Data:
****************************************

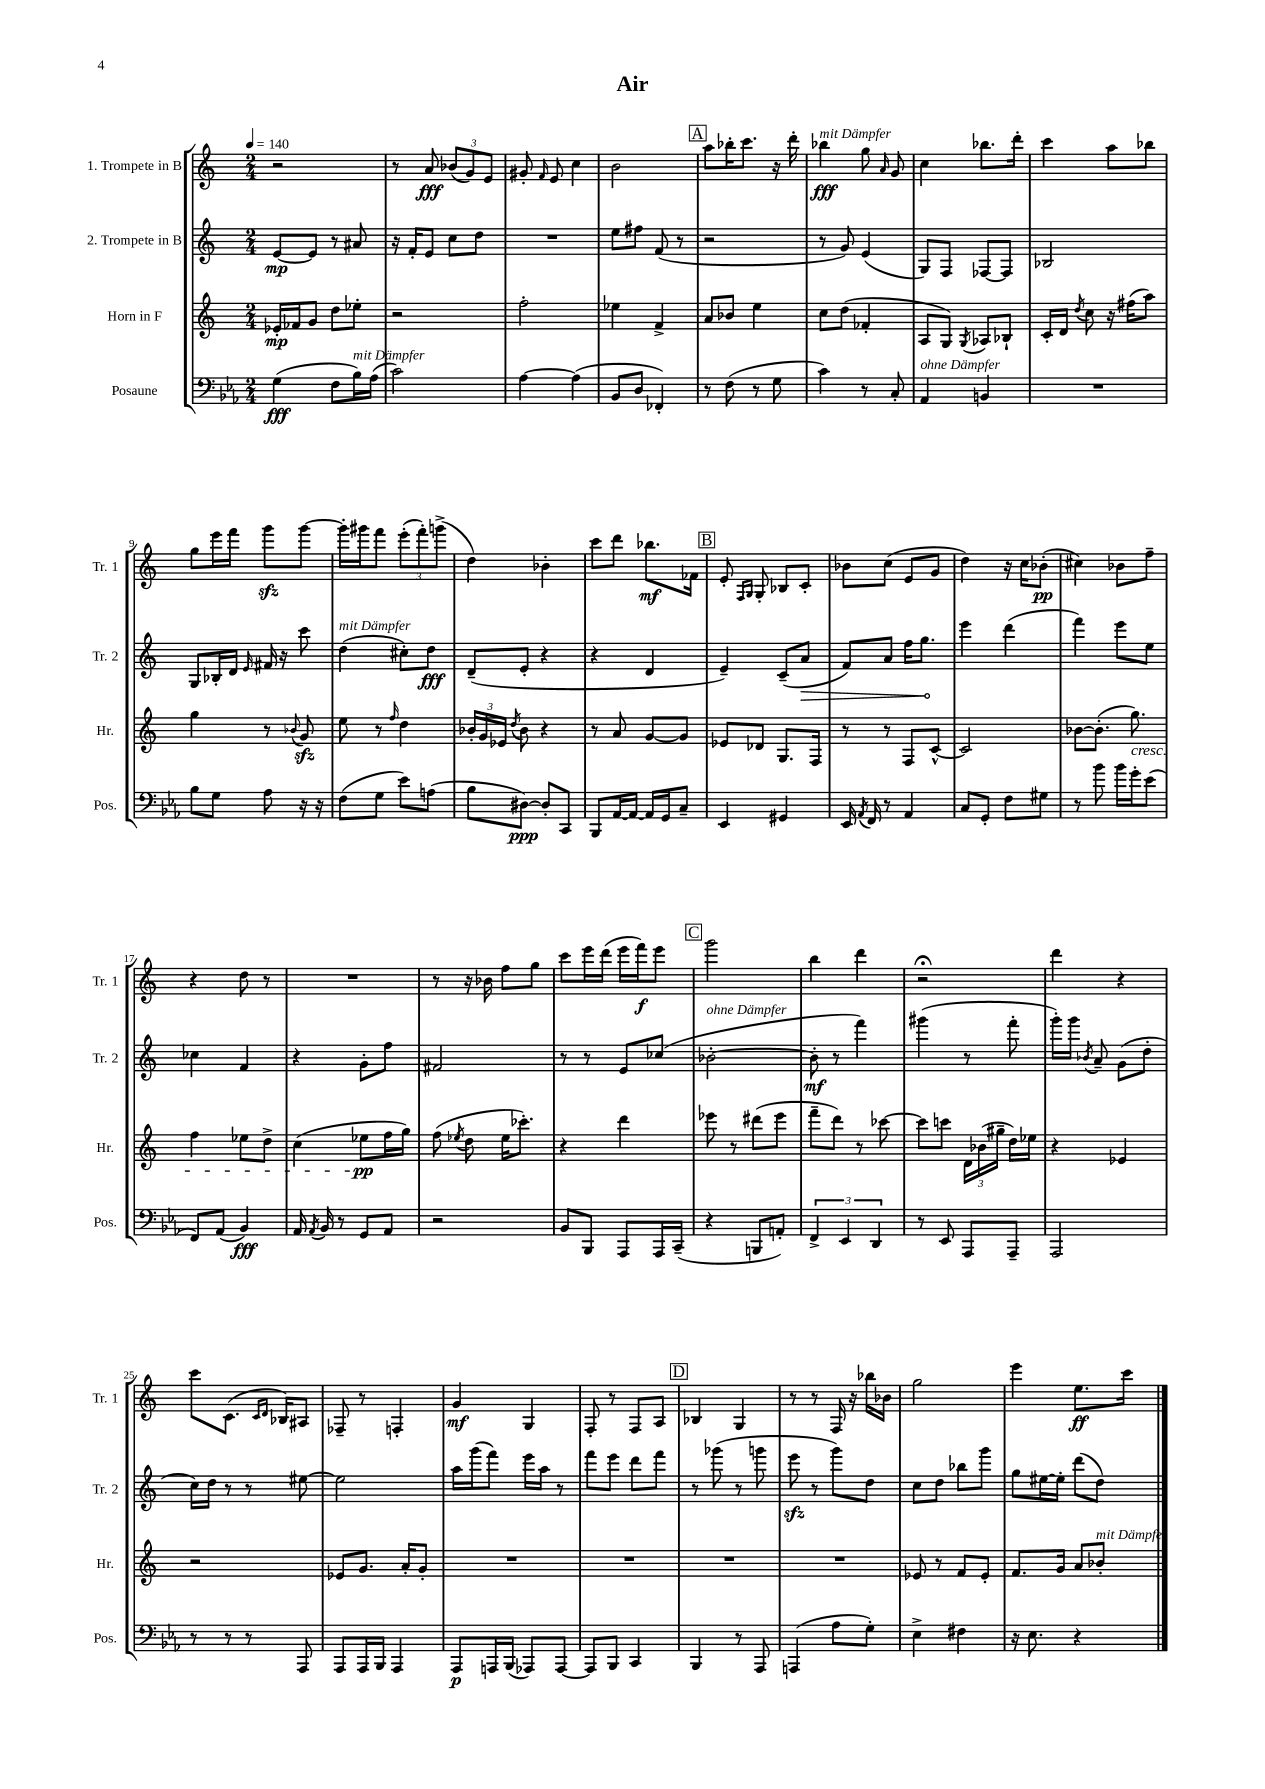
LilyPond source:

\header { title = "Air" }
<<
\new StaffGroup <<
\new Staff = "s0" \with { instrumentName = "1. Trompete in B" shortInstrumentName = "Tr. 1" } {
    \clef treble \key c \major \numericTimeSignature \time 2/4 \tempo 4 = 140
    \autoBeamOff r2 |
    r8 a'8\fff \tuplet 3/2 { bes'8[( g'8) e'8] } |
    gis'8-. \grace { f'16 } e'8 c''4 |
    b'2 |
    \mark \markup { \box "A" } a''8[ bes''16-. c'''8.] r16 d'''16-. |
    bes''4\fff^\markup { \italic "mit Dämpfer" } g''8 \grace { a'16 } g'8 |
    c''4 bes''8.[ d'''16]-. |
    c'''4 a''8[ bes''8] |
    g''8[ e'''16 f'''16] g'''8[\sfz g'''8]~ |
    g'''16[-. gis'''16 f'''8] \tuplet 3/2 { e'''8[-.( f'''8-.) g'''8]->( } |
    d''4) bes'4-. |
    c'''8[ d'''8] bes''8.[\mf fes'16] |
    \mark \markup { \box "B" } e'8-. \grace { f16[ g16] } g8-. bes8[ c'8]-. |
    bes'8[ c''8]( e'8[ g'8] |
    d''4) r16 c''16[ bes'8]-.\pp( |
    cis''4) bes'8[ f''8]-- |
    r4 d''8 r8 |
    R2 |
    r8 r16 bes'16 f''8[ g''8] |
    c'''8[ e'''16 d'''16]( e'''16[ f'''16\f) e'''8] |
    \mark \markup { \box "C" } g'''2 |
    b''4 d'''4 |
    r2\fermata |
    d'''4 r4 |
    c'''8[ c'8.]( \grace { c'16[ d'16] } bes16[) ais8] |
    fes8-- r8 f4-. |
    g'4\mf g4 |
    f8-. r8 f8[ a8] |
    \mark \markup { \box "D" } bes4 g4 |
    r8 r8 f16 r16 bes''16[ bes'16] |
    g''2 |
    e'''4 e''8.[\ff c'''16] \bar "|." |
}
\new Staff = "s1" \with { instrumentName = "2. Trompete in B" shortInstrumentName = "Tr. 2" } {
    \clef treble \key c \major \numericTimeSignature \time 2/4
    \autoBeamOff e'8[~\mp e'8] r8 ais'8 |
    r16 f'16[-. e'8] c''8[ d''8] |
    R2 |
    e''8[ fis''8] f'8( r8 |
    \mark \markup { \box "A" } r2 |
    r8 g'8) e'4( |
    g8[) f8] fes8[~ fes8] |
    bes2 |
    g8[ bes16-. d'16] \grace { e'16 } fis'16 r16 c'''8 |
    d''4^\markup { \italic "mit Dämpfer" }( cis''8[-.) d''8]\fff |
    d'8[--( e'8]-. r4 |
    r4 d'4 |
    \mark \markup { \box "B" } e'4--) c'8[--( \once \override Hairpin.circled-tip = ##t a'8]\> |
    f'8[) a'8] f''16[ g''8.]\! |
    e'''4 d'''4( |
    f'''4) e'''8[ e''8] |
    ces''4 f'4 |
    r4 g'8[-. f''8] |
    fis'2 |
    r8 r8 e'8[ ces''8]( |
    \mark \markup { \box "C" } bes'2~-.^\markup { \italic "ohne Dämpfer" } |
    bes'8-.\mf r8 f'''4) |
    gis'''4( r8 f'''8-. |
    g'''16[-.) g'''16] \acciaccatura { bes'8 } a'8-- g'8[( d''8]-. |
    c''16[) d''16] r8 r8 eis''8~ |
    eis''2 |
    a''16[ g'''16( f'''8]) e'''16[ a''16] r8 |
    f'''8[ e'''8] d'''8[ f'''8] |
    \mark \markup { \box "D" } r8 ges'''8( r8 g'''8 |
    e'''8\sfz r8 g'''8[) d''8] |
    c''8[ d''8] bes''8[ g'''8] |
    g''8[ eis''16~ eis''16]-. d'''8[( d''8]) \bar "|." |
}
\new Staff = "s2" \with { instrumentName = "Horn in F" shortInstrumentName = "Hr." } {
    \clef treble \key c \major \numericTimeSignature \time 2/4
    \autoBeamOff ees'16[-.\mp fes'16 g'8] d''8[ ees''8]-. |
    r2 |
    f''2-. |
    ees''4 f'4-> |
    \mark \markup { \box "A" } a'8[ bes'8] e''4 |
    c''8[ d''8]( fes'4-. |
    a8[ g8]) \acciaccatura { g8 } aes8[ bes8]-! |
    c'16[-. d'16] \acciaccatura { d''8 } c''8 r16 fis''16[( a''8]) |
    g''4 r8 \appoggiatura { bes'8 } g'8\sfz |
    e''8 r8 \grace { f''16 } d''4 |
    \tuplet 3/2 { bes'16[-. g'16 ees'16] } \acciaccatura { d''8 } bes'8 r4 |
    r8 a'8 g'8[~ g'8] |
    \mark \markup { \box "B" } ees'8[ des'8] g8.[ f16] |
    r8 r8 f8[ c'8]~-^ |
    c'2 |
    bes'8[~ bes'8.]-.( g''8.\cresc) |
    f''4 ees''8[ d''8]-> |
    c''4( ees''8[\pp\! f''16 g''16]) |
    f''8( \acciaccatura { ees''8 } d''8 ees''16[ ces'''8.]-.) |
    r4 d'''4 |
    \mark \markup { \box "C" } ees'''8 r8 dis'''8[( ees'''8] |
    f'''8[-- d'''8]) r8 ces'''8~ |
    ces'''8[ c'''8] \tuplet 3/2 { d'16[ bes'16( gis''16]-- } d''16[) ees''16] |
    r4 ees'4 |
    r2 |
    ees'8[ g'8.] a'16[-. g'8]-. |
    R2 |
    R2 |
    \mark \markup { \box "D" } R2 |
    R2 |
    ees'8 r8 f'8[ ees'8]-. |
    f'8.[ g'16] a'8[ bes'8]-.^\markup { \italic "mit Dämpfer" } \bar "|." |
}
\new Staff = "s3" \with { instrumentName = "Posaune" shortInstrumentName = "Pos." } {
    \clef bass \key ees \major \numericTimeSignature \time 2/4
    \autoBeamOff g4\fff( f8[ bes16^\markup { \italic "mit Dämpfer" }) aes16]( |
    c'2) |
    aes4~ aes4( |
    bes,8[ d8] fes,4-.) |
    \mark \markup { \box "A" } r8 f8( r8 g8 |
    c'4) r8 c8-. |
    aes,4^\markup { \italic "ohne Dämpfer" } b,4 |
    R2 |
    bes8[ g8] aes8 r16 r16 |
    f8[( g8] ees'8[) a8]( |
    bes8[ dis8]~\ppp) dis8[-. c,8] |
    bes,,8[ aes,16~ aes,16]~ aes,16[ g,16 c8]-- |
    \mark \markup { \box "B" } ees,4 gis,4 |
    ees,16 \acciaccatura { aes,8 } f,16 r8 aes,4 |
    c8[ g,8]-. f8[ gis8] |
    r8 bes'8 bes'16[ g'16-. ees'8]( |
    f,8[) aes,8]( bes,4\fff) |
    aes,16 \acciaccatura { aes,8 } bes,16 r8 g,8[ aes,8] |
    r2 |
    bes,8[ bes,,8] aes,,8[ aes,,16 c,16]--( |
    \mark \markup { \box "C" } r4 b,,8[ a,8]-.) |
    \tuplet 3/2 { f,4-> ees,4 d,4 } |
    r8 ees,8 aes,,8[ aes,,8]-- |
    aes,,2 |
    r8 r8 r8 aes,,8 |
    aes,,8[ aes,,16 bes,,16] aes,,4 |
    aes,,8[\p a,,16 bes,,16]( aes,,8[) aes,,8]~ |
    aes,,8[ bes,,8] c,4 |
    \mark \markup { \box "D" } bes,,4 r8 aes,,8 |
    a,,4( aes8[ g8]-.) |
    ees4-> fis4 |
    r16 ees8. r4 \bar "|." |
}
>>
>>
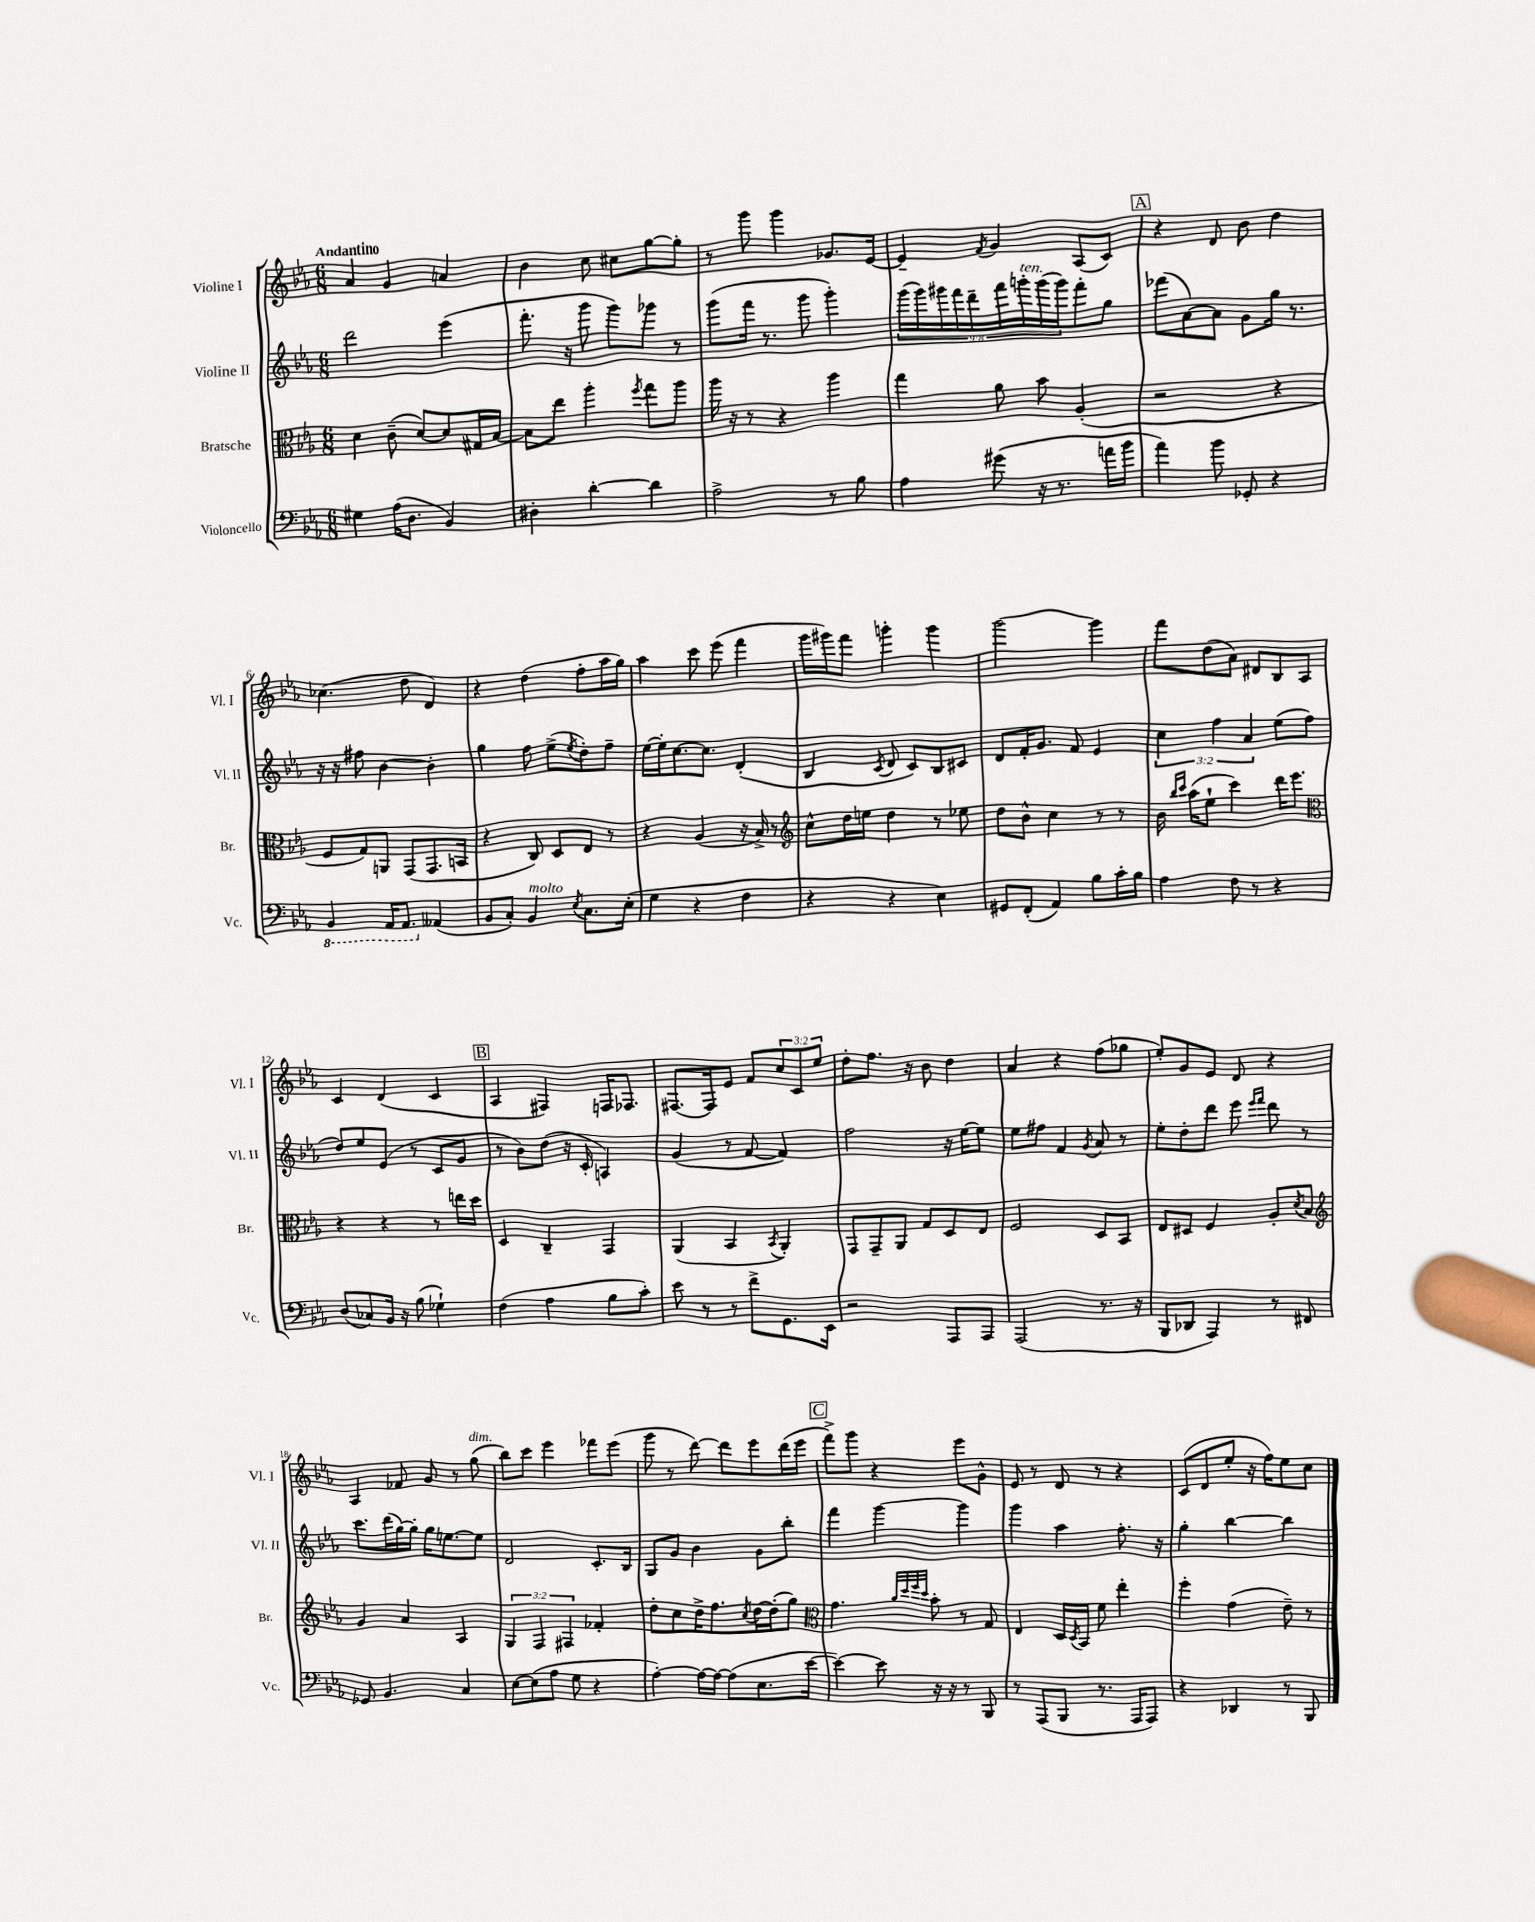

****************************************

Description of the task: Find each line in the items above that contains the string "shortInstrumentName", and copy every such line in full.

Complete answer:
\new Staff = "s0" \with { instrumentName = "1. Trompete in B" shortInstrumentName = "Tr. 1" } {
\new Staff = "s1" \with { instrumentName = "2. Trompete in B" shortInstrumentName = "Tr. 2" } {
\new Staff = "s2" \with { instrumentName = "Horn in F" shortInstrumentName = "Hr." } {
\new Staff = "s3" \with { instrumentName = "Posaune" shortInstrumentName = "Pos." } {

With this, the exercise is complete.